=== REQUIRED WORK ===
Your response should contain every line from the data below that holds the string "MOSI".

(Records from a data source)
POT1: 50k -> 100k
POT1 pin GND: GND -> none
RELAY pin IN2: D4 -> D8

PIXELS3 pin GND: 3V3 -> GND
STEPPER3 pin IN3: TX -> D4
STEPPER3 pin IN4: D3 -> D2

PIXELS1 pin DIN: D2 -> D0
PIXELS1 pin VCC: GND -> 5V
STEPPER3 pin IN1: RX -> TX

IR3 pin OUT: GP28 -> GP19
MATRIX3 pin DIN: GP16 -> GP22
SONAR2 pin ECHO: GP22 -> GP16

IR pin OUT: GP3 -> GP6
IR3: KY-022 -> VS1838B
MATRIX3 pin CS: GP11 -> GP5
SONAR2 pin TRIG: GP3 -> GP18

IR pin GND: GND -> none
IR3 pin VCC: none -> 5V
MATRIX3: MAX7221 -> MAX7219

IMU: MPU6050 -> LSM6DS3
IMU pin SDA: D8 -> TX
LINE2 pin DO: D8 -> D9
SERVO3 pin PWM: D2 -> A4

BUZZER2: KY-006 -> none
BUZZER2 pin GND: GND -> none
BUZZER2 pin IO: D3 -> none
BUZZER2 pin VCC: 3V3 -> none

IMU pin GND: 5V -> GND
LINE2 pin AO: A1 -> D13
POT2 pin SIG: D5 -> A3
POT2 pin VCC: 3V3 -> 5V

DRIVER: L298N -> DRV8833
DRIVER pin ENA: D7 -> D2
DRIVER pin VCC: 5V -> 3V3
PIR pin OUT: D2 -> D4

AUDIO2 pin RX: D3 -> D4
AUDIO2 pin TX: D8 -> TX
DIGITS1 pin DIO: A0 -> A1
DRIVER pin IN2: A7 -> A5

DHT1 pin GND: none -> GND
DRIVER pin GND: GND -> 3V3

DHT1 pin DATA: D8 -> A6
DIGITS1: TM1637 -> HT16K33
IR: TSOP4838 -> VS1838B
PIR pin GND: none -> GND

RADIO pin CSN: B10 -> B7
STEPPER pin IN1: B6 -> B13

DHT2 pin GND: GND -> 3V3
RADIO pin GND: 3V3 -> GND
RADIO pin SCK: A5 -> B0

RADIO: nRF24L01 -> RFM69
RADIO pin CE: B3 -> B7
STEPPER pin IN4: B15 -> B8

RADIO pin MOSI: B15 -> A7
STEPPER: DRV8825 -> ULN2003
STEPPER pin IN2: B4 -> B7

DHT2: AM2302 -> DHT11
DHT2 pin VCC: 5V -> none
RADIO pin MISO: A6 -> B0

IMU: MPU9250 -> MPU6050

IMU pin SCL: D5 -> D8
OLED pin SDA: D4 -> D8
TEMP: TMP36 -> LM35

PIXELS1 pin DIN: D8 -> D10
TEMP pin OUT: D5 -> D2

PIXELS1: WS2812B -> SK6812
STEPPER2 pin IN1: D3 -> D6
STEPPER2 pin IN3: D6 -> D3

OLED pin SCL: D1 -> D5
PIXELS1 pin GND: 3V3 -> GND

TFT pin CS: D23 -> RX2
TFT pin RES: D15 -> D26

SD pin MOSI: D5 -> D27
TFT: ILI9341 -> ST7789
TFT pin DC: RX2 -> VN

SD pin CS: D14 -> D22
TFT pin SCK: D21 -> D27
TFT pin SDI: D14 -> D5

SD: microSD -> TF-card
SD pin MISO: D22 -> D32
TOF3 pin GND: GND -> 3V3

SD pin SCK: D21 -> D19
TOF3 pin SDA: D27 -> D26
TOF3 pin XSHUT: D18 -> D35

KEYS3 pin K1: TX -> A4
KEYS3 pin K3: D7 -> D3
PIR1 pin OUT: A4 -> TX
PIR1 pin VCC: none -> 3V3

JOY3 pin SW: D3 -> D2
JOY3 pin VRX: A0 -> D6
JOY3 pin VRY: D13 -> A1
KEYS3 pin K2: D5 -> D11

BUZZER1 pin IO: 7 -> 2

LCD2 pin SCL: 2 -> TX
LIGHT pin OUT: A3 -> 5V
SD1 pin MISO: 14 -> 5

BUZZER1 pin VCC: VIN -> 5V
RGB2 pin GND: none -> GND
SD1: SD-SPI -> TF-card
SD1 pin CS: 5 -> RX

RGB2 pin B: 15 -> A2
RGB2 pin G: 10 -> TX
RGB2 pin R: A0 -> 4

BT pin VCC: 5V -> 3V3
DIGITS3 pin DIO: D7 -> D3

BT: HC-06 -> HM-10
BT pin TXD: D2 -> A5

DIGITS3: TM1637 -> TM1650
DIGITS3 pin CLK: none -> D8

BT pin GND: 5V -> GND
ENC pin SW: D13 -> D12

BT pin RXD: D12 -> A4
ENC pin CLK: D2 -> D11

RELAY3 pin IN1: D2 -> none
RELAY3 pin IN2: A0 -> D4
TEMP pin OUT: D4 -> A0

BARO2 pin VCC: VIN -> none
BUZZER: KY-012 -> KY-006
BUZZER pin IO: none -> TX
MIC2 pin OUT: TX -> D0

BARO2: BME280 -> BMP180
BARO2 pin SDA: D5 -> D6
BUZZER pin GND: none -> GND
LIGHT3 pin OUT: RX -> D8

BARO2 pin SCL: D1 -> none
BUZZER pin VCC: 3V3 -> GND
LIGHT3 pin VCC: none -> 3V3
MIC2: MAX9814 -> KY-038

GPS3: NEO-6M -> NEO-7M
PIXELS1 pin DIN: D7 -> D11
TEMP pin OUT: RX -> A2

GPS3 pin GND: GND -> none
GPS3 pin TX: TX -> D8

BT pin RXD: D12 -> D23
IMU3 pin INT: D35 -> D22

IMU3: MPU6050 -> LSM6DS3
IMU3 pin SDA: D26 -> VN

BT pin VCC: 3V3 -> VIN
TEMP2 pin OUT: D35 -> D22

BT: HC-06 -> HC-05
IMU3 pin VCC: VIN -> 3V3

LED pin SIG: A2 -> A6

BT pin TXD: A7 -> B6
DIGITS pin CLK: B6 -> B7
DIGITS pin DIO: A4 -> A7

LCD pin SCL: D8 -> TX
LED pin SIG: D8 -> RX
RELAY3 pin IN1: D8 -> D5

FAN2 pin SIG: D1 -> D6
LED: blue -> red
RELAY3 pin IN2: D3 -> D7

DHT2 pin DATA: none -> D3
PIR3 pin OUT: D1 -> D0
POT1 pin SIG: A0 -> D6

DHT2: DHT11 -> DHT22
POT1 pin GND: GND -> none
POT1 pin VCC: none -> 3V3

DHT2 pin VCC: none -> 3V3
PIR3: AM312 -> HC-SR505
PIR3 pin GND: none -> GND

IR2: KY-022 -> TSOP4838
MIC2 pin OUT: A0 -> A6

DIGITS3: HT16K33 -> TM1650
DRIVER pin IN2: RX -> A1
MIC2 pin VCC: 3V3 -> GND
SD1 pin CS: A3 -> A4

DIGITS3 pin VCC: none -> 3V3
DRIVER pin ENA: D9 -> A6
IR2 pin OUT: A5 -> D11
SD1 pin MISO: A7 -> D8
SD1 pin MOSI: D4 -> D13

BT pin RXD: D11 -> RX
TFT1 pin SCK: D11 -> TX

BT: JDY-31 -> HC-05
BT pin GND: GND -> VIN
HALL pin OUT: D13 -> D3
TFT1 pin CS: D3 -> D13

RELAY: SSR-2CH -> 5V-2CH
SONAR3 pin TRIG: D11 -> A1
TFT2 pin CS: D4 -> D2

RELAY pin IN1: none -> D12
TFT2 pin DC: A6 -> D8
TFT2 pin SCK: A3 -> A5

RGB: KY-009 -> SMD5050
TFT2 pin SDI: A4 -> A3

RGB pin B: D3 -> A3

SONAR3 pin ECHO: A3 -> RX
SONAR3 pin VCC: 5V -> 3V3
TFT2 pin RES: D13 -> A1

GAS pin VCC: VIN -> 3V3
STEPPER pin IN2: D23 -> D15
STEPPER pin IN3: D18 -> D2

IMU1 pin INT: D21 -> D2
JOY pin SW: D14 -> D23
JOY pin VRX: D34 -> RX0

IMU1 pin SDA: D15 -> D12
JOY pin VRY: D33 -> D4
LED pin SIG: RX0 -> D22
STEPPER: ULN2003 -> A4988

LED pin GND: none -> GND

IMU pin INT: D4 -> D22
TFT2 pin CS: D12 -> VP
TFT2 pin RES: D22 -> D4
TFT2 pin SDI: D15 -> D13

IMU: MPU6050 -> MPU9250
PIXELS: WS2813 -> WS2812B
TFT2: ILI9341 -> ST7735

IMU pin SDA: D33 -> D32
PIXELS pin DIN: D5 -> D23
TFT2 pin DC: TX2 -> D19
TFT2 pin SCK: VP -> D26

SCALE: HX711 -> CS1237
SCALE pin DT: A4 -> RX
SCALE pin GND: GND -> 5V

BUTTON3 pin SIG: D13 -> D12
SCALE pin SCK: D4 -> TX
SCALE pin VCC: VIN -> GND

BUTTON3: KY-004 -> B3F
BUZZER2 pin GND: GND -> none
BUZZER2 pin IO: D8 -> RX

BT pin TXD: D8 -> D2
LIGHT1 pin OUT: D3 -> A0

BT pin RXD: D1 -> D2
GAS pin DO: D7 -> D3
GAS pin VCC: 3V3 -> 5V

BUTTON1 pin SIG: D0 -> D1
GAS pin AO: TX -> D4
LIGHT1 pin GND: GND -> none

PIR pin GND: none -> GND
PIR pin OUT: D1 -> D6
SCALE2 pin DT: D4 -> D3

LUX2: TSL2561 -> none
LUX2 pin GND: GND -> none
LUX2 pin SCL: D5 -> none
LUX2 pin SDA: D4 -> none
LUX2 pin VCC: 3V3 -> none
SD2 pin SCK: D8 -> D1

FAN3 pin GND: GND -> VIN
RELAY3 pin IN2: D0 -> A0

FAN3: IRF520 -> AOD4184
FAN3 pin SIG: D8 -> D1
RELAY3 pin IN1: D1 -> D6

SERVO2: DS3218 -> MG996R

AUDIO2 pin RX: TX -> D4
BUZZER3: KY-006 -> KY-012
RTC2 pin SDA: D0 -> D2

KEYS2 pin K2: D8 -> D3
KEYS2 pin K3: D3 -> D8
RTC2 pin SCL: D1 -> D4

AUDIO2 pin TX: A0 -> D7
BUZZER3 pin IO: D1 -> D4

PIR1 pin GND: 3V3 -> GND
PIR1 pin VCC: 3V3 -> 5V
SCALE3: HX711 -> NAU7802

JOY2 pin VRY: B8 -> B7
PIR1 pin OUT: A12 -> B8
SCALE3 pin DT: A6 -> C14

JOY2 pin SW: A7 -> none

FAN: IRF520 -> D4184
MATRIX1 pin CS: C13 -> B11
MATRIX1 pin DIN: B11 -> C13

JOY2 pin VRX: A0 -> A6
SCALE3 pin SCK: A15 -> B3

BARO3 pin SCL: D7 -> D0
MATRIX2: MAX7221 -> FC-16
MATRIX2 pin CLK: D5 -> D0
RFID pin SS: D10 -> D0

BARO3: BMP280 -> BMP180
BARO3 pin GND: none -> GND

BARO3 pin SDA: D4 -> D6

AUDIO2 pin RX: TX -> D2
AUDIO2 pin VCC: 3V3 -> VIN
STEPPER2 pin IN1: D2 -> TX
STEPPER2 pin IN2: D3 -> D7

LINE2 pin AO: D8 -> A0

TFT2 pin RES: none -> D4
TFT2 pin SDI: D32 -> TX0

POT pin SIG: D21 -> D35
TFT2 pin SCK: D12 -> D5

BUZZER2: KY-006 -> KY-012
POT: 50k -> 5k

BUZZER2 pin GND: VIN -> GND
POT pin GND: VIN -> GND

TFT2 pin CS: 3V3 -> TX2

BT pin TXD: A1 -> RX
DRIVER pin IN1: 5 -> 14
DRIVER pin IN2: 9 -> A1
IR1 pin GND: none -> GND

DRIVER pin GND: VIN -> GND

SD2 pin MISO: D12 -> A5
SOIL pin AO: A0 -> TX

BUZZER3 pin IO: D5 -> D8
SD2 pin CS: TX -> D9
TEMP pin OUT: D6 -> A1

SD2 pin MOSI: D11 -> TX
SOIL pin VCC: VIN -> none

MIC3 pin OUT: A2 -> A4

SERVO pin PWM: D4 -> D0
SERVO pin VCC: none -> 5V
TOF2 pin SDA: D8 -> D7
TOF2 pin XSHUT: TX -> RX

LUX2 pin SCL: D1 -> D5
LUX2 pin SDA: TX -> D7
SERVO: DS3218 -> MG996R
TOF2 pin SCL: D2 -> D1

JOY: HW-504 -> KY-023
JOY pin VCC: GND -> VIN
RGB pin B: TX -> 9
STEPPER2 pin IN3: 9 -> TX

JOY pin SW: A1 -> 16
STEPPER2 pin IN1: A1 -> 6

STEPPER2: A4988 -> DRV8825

=== COMPLETED EXERCISE ===
RADIO pin MOSI: B15 -> A7
SD pin MOSI: D5 -> D27
SD1 pin MOSI: D4 -> D13
SD2 pin MOSI: D11 -> TX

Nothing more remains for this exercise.